#### Exercise materials

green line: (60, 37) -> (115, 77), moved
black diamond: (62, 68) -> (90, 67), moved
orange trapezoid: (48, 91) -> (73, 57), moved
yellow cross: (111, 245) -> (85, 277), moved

########
#### Exercise materials

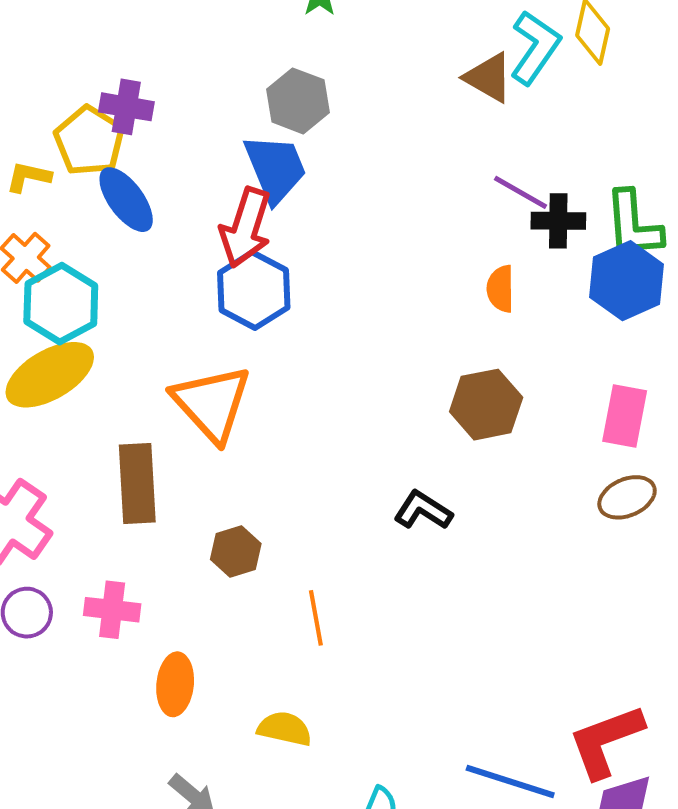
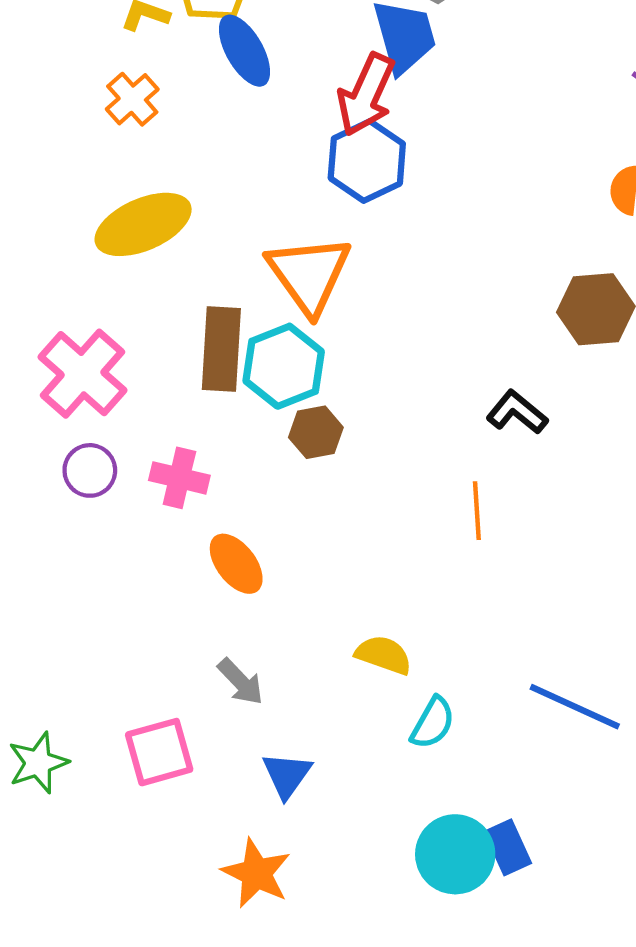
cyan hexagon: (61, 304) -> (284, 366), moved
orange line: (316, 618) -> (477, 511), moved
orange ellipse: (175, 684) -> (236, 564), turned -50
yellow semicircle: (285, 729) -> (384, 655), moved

########

# [Directions for this task]
Copy verbatim, from the listing above, each line from the one containing "orange trapezoid: (48, 91) -> (73, 57), moved" down to the one containing "yellow cross: (111, 245) -> (85, 277), moved", inclusive.

# [Answer for this exercise]
orange trapezoid: (48, 91) -> (73, 57), moved
yellow cross: (111, 245) -> (85, 277), moved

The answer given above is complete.